■ **REQUIRED TASK**:
Below is a listing; reproduce each line of it exactly.

■ **ENTRIES SHOWN**:
--------------------

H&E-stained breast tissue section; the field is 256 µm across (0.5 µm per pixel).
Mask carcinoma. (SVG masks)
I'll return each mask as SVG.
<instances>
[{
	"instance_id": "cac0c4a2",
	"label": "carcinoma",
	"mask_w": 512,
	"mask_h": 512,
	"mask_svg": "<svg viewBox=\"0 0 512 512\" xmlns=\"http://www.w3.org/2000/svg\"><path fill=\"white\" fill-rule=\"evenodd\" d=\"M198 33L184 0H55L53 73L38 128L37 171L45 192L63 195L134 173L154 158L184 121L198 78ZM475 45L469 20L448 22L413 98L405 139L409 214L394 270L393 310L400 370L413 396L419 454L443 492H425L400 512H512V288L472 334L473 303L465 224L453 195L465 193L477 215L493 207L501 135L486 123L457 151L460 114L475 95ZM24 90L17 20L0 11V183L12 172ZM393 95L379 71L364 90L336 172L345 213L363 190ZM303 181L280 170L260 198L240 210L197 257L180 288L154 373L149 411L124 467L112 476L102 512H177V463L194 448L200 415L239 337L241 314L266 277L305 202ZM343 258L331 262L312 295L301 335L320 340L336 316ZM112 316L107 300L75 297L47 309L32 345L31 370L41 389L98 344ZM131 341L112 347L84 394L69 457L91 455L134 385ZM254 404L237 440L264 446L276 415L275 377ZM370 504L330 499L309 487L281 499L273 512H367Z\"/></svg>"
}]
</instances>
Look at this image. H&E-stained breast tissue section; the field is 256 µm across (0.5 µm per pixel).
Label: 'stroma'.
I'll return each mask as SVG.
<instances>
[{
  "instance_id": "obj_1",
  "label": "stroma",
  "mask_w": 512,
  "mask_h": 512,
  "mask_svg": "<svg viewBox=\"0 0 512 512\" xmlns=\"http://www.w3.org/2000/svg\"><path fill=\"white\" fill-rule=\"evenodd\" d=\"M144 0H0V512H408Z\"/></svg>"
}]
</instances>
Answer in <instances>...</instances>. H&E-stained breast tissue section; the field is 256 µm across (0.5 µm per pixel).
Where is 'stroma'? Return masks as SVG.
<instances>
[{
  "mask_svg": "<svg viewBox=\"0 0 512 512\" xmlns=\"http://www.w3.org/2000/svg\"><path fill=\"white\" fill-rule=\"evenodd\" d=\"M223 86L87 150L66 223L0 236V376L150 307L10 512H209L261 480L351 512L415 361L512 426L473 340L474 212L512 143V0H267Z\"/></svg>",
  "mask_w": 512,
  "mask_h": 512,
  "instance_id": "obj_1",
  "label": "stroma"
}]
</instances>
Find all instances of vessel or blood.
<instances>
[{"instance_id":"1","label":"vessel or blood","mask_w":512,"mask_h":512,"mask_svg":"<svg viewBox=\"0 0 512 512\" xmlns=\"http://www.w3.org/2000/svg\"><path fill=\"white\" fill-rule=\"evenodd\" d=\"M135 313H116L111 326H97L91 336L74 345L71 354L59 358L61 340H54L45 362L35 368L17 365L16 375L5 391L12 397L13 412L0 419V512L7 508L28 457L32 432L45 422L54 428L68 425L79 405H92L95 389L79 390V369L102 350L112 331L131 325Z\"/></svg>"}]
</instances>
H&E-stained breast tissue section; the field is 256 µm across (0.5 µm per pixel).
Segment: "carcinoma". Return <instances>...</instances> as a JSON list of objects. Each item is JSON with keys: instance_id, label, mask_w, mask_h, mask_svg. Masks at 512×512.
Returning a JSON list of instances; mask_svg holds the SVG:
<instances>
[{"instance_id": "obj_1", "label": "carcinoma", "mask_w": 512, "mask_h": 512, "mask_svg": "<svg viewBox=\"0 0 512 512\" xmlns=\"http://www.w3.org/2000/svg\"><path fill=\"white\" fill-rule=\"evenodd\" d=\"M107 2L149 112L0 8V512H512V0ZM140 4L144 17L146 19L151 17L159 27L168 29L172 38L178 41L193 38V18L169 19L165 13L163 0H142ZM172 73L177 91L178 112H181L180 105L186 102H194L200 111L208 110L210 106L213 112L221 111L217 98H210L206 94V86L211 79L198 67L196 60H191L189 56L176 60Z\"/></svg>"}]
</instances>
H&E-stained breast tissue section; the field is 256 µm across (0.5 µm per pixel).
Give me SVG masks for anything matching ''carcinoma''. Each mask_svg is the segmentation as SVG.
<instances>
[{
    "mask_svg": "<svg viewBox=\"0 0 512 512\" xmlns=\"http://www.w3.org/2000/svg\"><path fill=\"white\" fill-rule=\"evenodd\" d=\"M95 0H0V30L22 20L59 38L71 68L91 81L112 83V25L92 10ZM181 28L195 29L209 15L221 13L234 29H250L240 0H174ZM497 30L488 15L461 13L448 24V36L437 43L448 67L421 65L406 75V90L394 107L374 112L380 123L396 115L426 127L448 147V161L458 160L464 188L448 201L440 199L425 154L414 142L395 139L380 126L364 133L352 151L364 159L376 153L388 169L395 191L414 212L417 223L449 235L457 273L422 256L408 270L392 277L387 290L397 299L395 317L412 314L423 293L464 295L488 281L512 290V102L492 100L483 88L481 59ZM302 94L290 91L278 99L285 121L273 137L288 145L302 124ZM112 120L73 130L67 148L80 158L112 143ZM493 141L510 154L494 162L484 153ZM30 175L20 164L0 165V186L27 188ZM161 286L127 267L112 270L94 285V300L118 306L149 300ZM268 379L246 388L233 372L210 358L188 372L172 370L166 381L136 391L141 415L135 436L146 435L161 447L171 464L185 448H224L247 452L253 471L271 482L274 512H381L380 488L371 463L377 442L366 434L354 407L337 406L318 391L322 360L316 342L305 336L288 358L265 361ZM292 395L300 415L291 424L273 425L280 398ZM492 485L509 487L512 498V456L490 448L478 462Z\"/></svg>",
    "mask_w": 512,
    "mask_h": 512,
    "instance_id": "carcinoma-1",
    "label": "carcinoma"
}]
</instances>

--------------------

■ **FULL SOLUTION**:
H&E-stained breast tissue section; the field is 256 µm across (0.5 µm per pixel).
Mask carcinoma. (SVG masks)
I'll return each mask as SVG.
<instances>
[{
	"instance_id": "cac0c4a2",
	"label": "carcinoma",
	"mask_w": 512,
	"mask_h": 512,
	"mask_svg": "<svg viewBox=\"0 0 512 512\" xmlns=\"http://www.w3.org/2000/svg\"><path fill=\"white\" fill-rule=\"evenodd\" d=\"M198 33L184 0H55L53 73L38 128L37 171L45 192L63 195L134 173L154 158L184 121L198 78ZM475 45L469 20L448 22L413 98L405 139L409 214L394 270L393 310L400 370L413 396L419 454L443 492H425L400 512H512V288L472 334L473 303L465 224L453 195L465 193L477 215L493 207L501 135L486 123L457 151L460 114L475 95ZM24 90L17 20L0 11V183L12 172ZM393 95L379 71L364 90L336 172L345 213L363 190ZM303 181L280 170L260 198L240 210L197 257L180 288L154 373L149 411L124 467L112 476L102 512H177V463L194 448L200 415L239 337L241 314L266 277L305 202ZM343 258L331 262L312 295L301 335L320 340L336 316ZM112 316L107 300L75 297L47 309L32 345L31 370L41 389L98 344ZM131 341L112 347L84 394L69 457L91 455L134 385ZM254 404L237 440L264 446L276 415L275 377ZM370 504L330 499L309 487L281 499L273 512H367Z\"/></svg>"
}]
</instances>
Look at this image. H&E-stained breast tissue section; the field is 256 µm across (0.5 µm per pixel).
Label: 'stroma'.
I'll return each mask as SVG.
<instances>
[{
  "instance_id": "obj_1",
  "label": "stroma",
  "mask_w": 512,
  "mask_h": 512,
  "mask_svg": "<svg viewBox=\"0 0 512 512\" xmlns=\"http://www.w3.org/2000/svg\"><path fill=\"white\" fill-rule=\"evenodd\" d=\"M144 0H0V512H408Z\"/></svg>"
}]
</instances>
Answer in <instances>...</instances>. H&E-stained breast tissue section; the field is 256 µm across (0.5 µm per pixel).
Where is 'stroma'? Return masks as SVG.
<instances>
[{
  "mask_svg": "<svg viewBox=\"0 0 512 512\" xmlns=\"http://www.w3.org/2000/svg\"><path fill=\"white\" fill-rule=\"evenodd\" d=\"M223 86L87 150L66 223L0 236V376L150 307L10 512H209L261 480L351 512L415 361L512 426L473 340L474 212L512 143V0H267Z\"/></svg>",
  "mask_w": 512,
  "mask_h": 512,
  "instance_id": "obj_1",
  "label": "stroma"
}]
</instances>
Find all instances of vessel or blood.
<instances>
[{"instance_id":"1","label":"vessel or blood","mask_w":512,"mask_h":512,"mask_svg":"<svg viewBox=\"0 0 512 512\" xmlns=\"http://www.w3.org/2000/svg\"><path fill=\"white\" fill-rule=\"evenodd\" d=\"M135 313H116L111 326H97L91 336L74 345L71 354L59 358L61 340H54L45 362L35 368L17 365L16 375L5 391L12 397L13 412L0 419V512L7 508L28 457L32 432L45 422L54 428L68 425L79 405H92L95 389L79 390V369L102 350L112 331L131 325Z\"/></svg>"}]
</instances>
H&E-stained breast tissue section; the field is 256 µm across (0.5 µm per pixel).
Segment: "carcinoma". Return <instances>...</instances> as a JSON list of objects. Each item is JSON with keys: instance_id, label, mask_w, mask_h, mask_svg. Masks at 512×512.
Returning a JSON list of instances; mask_svg holds the SVG:
<instances>
[{"instance_id": "obj_1", "label": "carcinoma", "mask_w": 512, "mask_h": 512, "mask_svg": "<svg viewBox=\"0 0 512 512\" xmlns=\"http://www.w3.org/2000/svg\"><path fill=\"white\" fill-rule=\"evenodd\" d=\"M107 2L149 112L0 8V512H512V0ZM140 4L144 17L146 19L151 17L159 27L168 29L172 38L178 41L193 38V18L169 19L165 13L163 0H142ZM172 73L177 91L178 112H181L180 105L186 102H194L200 111L208 110L210 106L213 112L221 111L217 98H210L206 94V86L211 79L198 67L196 60H191L189 56L176 60Z\"/></svg>"}]
</instances>
H&E-stained breast tissue section; the field is 256 µm across (0.5 µm per pixel).
Give me SVG masks for anything matching ''carcinoma''. Each mask_svg is the segmentation as SVG.
<instances>
[{
    "mask_svg": "<svg viewBox=\"0 0 512 512\" xmlns=\"http://www.w3.org/2000/svg\"><path fill=\"white\" fill-rule=\"evenodd\" d=\"M95 0H0V30L22 20L59 38L71 68L91 81L112 83V25L92 10ZM181 28L195 29L209 15L221 13L234 29H250L240 0H174ZM497 30L488 15L461 13L448 24V36L437 43L448 67L421 65L406 75V90L394 107L374 112L380 123L396 115L426 127L448 147V161L458 160L464 188L448 201L440 199L425 154L414 142L395 139L380 126L364 133L352 151L364 159L376 153L388 169L395 191L414 212L417 223L449 235L457 273L422 256L408 270L392 277L387 290L397 299L395 317L412 314L423 293L464 295L488 281L512 290V102L492 100L483 88L481 59ZM302 94L290 91L278 99L285 121L273 137L288 145L302 124ZM112 120L73 130L67 148L80 158L112 143ZM493 141L510 154L494 162L484 153ZM30 175L20 164L0 165V186L27 188ZM161 286L127 267L112 270L94 285V300L118 306L149 300ZM268 379L246 388L233 372L210 358L188 372L172 370L166 381L136 391L141 415L135 436L146 435L161 447L171 464L185 448H224L247 452L253 471L271 482L274 512H381L380 488L371 463L377 442L366 434L354 407L337 406L318 391L322 360L316 342L305 336L288 358L265 361ZM292 395L300 415L291 424L273 425L280 398ZM492 485L509 487L512 498V456L490 448L478 462Z\"/></svg>",
    "mask_w": 512,
    "mask_h": 512,
    "instance_id": "carcinoma-1",
    "label": "carcinoma"
}]
</instances>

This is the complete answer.